= ENTRIES SUPPLIED =
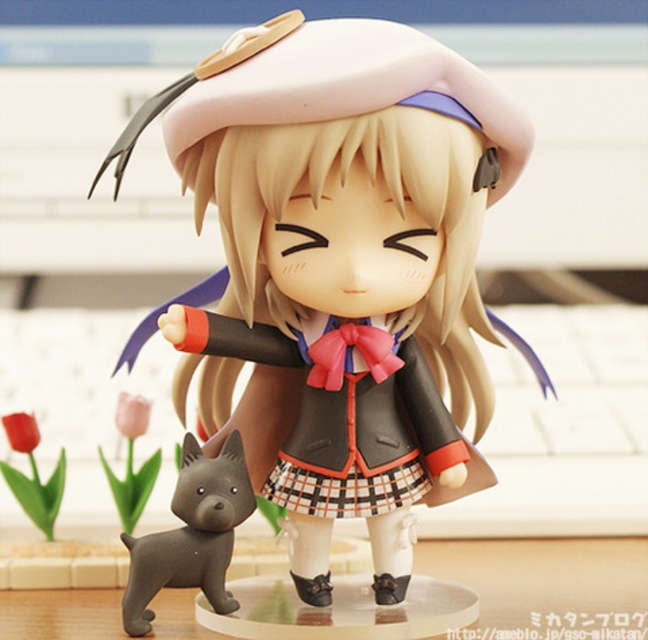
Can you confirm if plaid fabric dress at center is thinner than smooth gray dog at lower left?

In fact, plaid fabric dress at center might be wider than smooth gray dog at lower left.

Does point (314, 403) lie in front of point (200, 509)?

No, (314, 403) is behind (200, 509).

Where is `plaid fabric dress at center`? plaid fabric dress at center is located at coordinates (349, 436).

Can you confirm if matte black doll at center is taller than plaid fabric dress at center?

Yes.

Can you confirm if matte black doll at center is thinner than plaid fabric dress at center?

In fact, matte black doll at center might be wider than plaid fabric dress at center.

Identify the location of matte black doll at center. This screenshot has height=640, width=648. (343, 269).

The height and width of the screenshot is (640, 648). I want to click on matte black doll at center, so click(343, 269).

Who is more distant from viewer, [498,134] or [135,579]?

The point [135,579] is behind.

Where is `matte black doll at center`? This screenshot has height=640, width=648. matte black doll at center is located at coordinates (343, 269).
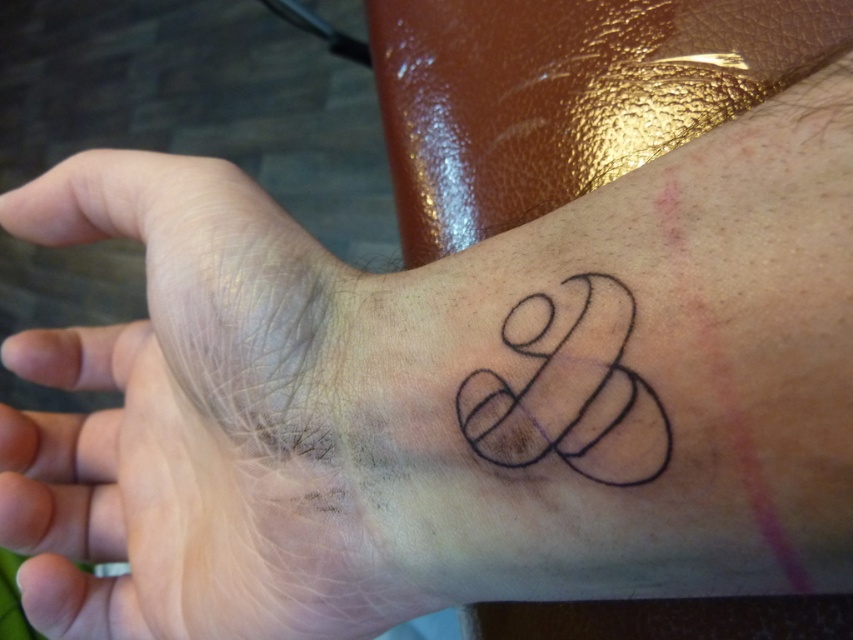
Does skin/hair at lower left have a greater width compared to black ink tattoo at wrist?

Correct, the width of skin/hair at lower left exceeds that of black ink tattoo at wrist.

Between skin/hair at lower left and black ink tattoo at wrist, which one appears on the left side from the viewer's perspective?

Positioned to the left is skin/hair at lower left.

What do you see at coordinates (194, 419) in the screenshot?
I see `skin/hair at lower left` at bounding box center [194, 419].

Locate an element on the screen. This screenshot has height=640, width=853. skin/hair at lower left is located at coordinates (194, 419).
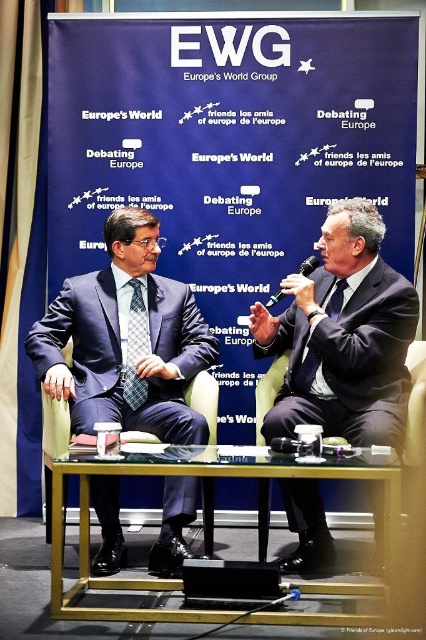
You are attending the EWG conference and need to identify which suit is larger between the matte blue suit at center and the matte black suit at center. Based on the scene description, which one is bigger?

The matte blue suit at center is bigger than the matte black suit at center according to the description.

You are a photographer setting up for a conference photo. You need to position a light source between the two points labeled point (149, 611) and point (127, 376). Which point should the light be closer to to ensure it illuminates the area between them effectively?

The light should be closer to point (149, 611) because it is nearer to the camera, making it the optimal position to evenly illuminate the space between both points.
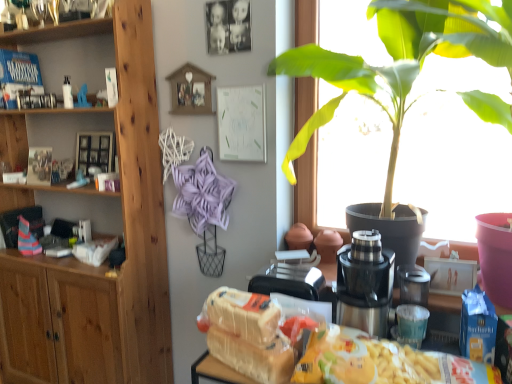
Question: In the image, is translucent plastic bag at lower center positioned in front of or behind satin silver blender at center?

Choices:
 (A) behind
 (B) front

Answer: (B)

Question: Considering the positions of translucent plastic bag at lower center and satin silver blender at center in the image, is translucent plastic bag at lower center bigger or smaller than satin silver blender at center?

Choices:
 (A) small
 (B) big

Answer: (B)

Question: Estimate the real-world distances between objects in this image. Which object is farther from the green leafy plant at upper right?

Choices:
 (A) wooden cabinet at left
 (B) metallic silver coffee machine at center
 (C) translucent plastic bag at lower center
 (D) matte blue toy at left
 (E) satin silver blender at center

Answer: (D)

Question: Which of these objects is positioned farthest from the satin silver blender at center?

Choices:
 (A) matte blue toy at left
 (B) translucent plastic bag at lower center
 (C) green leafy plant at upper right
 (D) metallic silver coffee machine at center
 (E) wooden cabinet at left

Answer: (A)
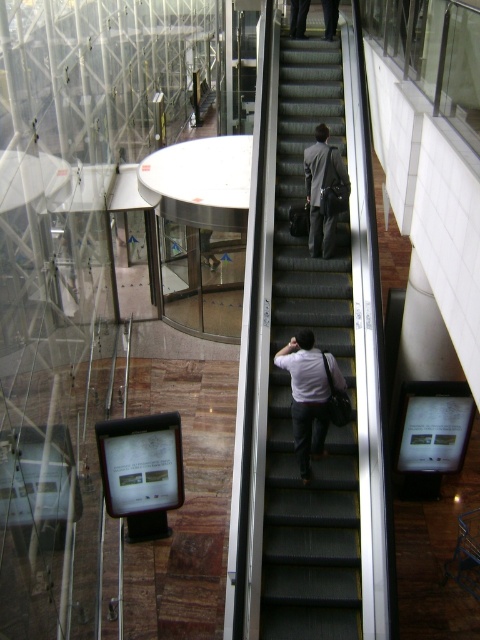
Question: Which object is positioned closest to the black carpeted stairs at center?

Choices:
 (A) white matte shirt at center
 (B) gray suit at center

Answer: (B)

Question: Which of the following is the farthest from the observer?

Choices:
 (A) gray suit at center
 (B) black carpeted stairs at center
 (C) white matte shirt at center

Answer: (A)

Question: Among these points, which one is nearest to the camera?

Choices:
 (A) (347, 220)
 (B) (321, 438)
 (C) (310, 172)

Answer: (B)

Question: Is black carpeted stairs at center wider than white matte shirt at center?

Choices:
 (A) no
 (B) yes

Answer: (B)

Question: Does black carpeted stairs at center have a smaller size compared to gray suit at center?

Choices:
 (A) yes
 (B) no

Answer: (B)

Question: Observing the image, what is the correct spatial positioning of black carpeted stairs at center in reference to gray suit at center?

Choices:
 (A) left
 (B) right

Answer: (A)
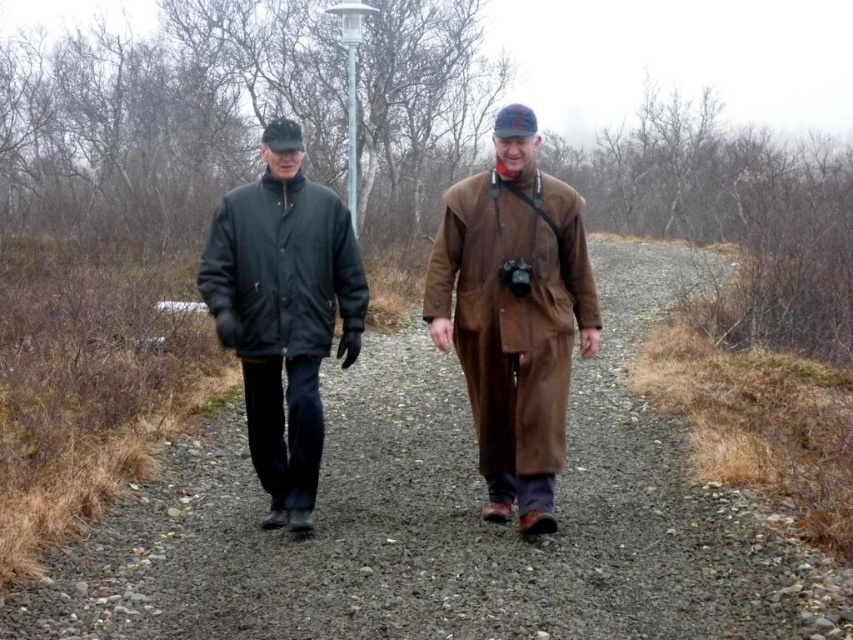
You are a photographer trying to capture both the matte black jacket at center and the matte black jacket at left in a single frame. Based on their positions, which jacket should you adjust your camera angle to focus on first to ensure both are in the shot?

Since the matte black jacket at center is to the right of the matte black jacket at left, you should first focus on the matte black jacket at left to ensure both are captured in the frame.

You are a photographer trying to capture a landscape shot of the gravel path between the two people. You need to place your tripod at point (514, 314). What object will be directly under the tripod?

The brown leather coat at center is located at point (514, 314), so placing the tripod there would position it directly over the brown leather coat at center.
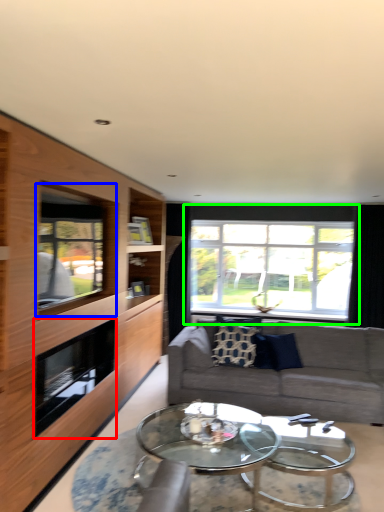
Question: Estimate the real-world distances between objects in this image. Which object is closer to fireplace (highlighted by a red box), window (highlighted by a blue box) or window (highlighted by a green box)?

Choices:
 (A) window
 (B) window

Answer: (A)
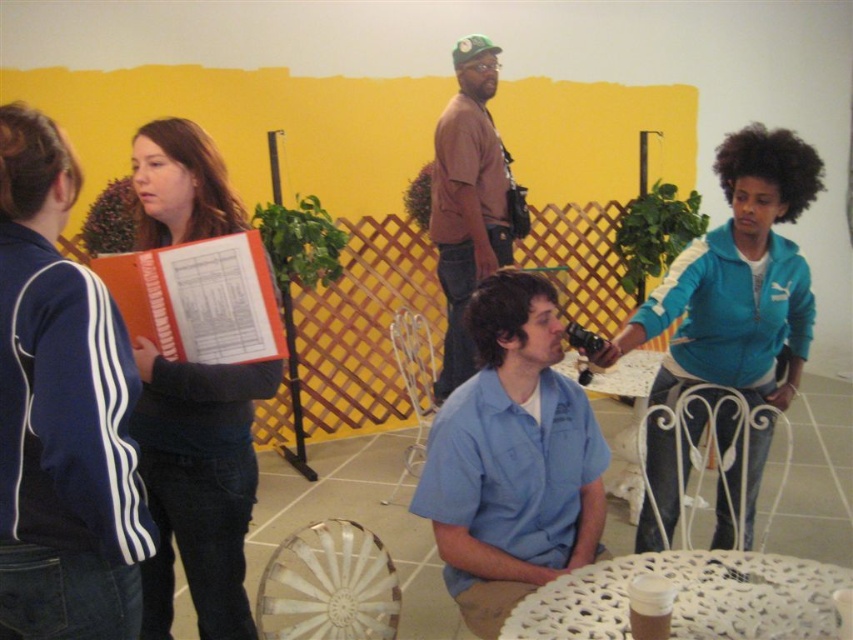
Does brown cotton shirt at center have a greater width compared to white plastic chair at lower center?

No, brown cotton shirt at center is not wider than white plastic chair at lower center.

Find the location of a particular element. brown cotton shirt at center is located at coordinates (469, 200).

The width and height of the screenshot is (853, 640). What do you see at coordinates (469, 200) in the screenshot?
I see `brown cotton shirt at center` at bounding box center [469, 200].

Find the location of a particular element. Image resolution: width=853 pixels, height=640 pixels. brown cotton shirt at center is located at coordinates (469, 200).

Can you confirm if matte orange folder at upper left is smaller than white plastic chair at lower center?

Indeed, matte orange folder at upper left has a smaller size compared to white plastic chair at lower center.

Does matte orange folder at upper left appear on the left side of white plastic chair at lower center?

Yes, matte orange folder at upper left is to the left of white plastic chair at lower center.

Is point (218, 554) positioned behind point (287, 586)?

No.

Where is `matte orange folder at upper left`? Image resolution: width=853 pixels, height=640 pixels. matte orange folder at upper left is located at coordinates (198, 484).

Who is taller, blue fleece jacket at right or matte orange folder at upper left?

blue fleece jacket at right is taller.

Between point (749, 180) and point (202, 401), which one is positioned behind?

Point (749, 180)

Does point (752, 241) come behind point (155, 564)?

= INSTRUCTIONS FOR THE TASK =
Reproduce all of the material above line for line, without changing a word, and leave the pictures out.

= OUTPUT BELOW =
Can you confirm if plaid fabric dress at center is thinner than smooth gray dog at lower left?

In fact, plaid fabric dress at center might be wider than smooth gray dog at lower left.

Does point (314, 403) lie in front of point (200, 509)?

No, (314, 403) is behind (200, 509).

Where is `plaid fabric dress at center`? plaid fabric dress at center is located at coordinates (349, 436).

Can you confirm if matte black doll at center is taller than plaid fabric dress at center?

Yes.

Can you confirm if matte black doll at center is thinner than plaid fabric dress at center?

In fact, matte black doll at center might be wider than plaid fabric dress at center.

Identify the location of matte black doll at center. This screenshot has height=640, width=648. (343, 269).

The height and width of the screenshot is (640, 648). I want to click on matte black doll at center, so click(343, 269).

Who is more distant from viewer, [498,134] or [135,579]?

The point [135,579] is behind.

Where is `matte black doll at center`? This screenshot has height=640, width=648. matte black doll at center is located at coordinates (343, 269).
Does skin/hair at lower left have a greater width compared to black ink tattoo at wrist?

Correct, the width of skin/hair at lower left exceeds that of black ink tattoo at wrist.

Between skin/hair at lower left and black ink tattoo at wrist, which one appears on the left side from the viewer's perspective?

Positioned to the left is skin/hair at lower left.

What do you see at coordinates (194, 419) in the screenshot?
I see `skin/hair at lower left` at bounding box center [194, 419].

Locate an element on the screen. This screenshot has height=640, width=853. skin/hair at lower left is located at coordinates (194, 419).
You are attending the EWG conference and need to identify which suit is larger between the matte blue suit at center and the matte black suit at center. Based on the scene description, which one is bigger?

The matte blue suit at center is bigger than the matte black suit at center according to the description.

You are a photographer setting up for a conference photo. You need to position a light source between the two points labeled point (149, 611) and point (127, 376). Which point should the light be closer to to ensure it illuminates the area between them effectively?

The light should be closer to point (149, 611) because it is nearer to the camera, making it the optimal position to evenly illuminate the space between both points.
Question: In the image, is translucent plastic bag at lower center positioned in front of or behind satin silver blender at center?

Choices:
 (A) behind
 (B) front

Answer: (B)

Question: Considering the positions of translucent plastic bag at lower center and satin silver blender at center in the image, is translucent plastic bag at lower center bigger or smaller than satin silver blender at center?

Choices:
 (A) small
 (B) big

Answer: (B)

Question: Estimate the real-world distances between objects in this image. Which object is farther from the green leafy plant at upper right?

Choices:
 (A) wooden cabinet at left
 (B) metallic silver coffee machine at center
 (C) translucent plastic bag at lower center
 (D) matte blue toy at left
 (E) satin silver blender at center

Answer: (D)

Question: Which of these objects is positioned farthest from the satin silver blender at center?

Choices:
 (A) matte blue toy at left
 (B) translucent plastic bag at lower center
 (C) green leafy plant at upper right
 (D) metallic silver coffee machine at center
 (E) wooden cabinet at left

Answer: (A)
Question: Which object is positioned closest to the black carpeted stairs at center?

Choices:
 (A) white matte shirt at center
 (B) gray suit at center

Answer: (B)

Question: Which of the following is the farthest from the observer?

Choices:
 (A) gray suit at center
 (B) black carpeted stairs at center
 (C) white matte shirt at center

Answer: (A)

Question: Among these points, which one is nearest to the camera?

Choices:
 (A) (347, 220)
 (B) (321, 438)
 (C) (310, 172)

Answer: (B)

Question: Is black carpeted stairs at center wider than white matte shirt at center?

Choices:
 (A) no
 (B) yes

Answer: (B)

Question: Does black carpeted stairs at center have a smaller size compared to gray suit at center?

Choices:
 (A) yes
 (B) no

Answer: (B)

Question: Observing the image, what is the correct spatial positioning of black carpeted stairs at center in reference to gray suit at center?

Choices:
 (A) left
 (B) right

Answer: (A)
You are a photographer trying to capture both the matte black jacket at center and the matte black jacket at left in a single frame. Based on their positions, which jacket should you adjust your camera angle to focus on first to ensure both are in the shot?

Since the matte black jacket at center is to the right of the matte black jacket at left, you should first focus on the matte black jacket at left to ensure both are captured in the frame.

You are a photographer trying to capture a landscape shot of the gravel path between the two people. You need to place your tripod at point (514, 314). What object will be directly under the tripod?

The brown leather coat at center is located at point (514, 314), so placing the tripod there would position it directly over the brown leather coat at center.
Question: Estimate the real-world distances between objects in this image. Which object is closer to fireplace (highlighted by a red box), window (highlighted by a blue box) or window (highlighted by a green box)?

Choices:
 (A) window
 (B) window

Answer: (A)
Does brown cotton shirt at center have a greater width compared to white plastic chair at lower center?

No, brown cotton shirt at center is not wider than white plastic chair at lower center.

Find the location of a particular element. brown cotton shirt at center is located at coordinates (469, 200).

The width and height of the screenshot is (853, 640). What do you see at coordinates (469, 200) in the screenshot?
I see `brown cotton shirt at center` at bounding box center [469, 200].

Find the location of a particular element. Image resolution: width=853 pixels, height=640 pixels. brown cotton shirt at center is located at coordinates (469, 200).

Can you confirm if matte orange folder at upper left is smaller than white plastic chair at lower center?

Indeed, matte orange folder at upper left has a smaller size compared to white plastic chair at lower center.

Does matte orange folder at upper left appear on the left side of white plastic chair at lower center?

Yes, matte orange folder at upper left is to the left of white plastic chair at lower center.

Is point (218, 554) positioned behind point (287, 586)?

No.

Where is `matte orange folder at upper left`? Image resolution: width=853 pixels, height=640 pixels. matte orange folder at upper left is located at coordinates (198, 484).

Who is taller, blue fleece jacket at right or matte orange folder at upper left?

blue fleece jacket at right is taller.

Between point (749, 180) and point (202, 401), which one is positioned behind?

Point (749, 180)

Does point (752, 241) come behind point (155, 564)?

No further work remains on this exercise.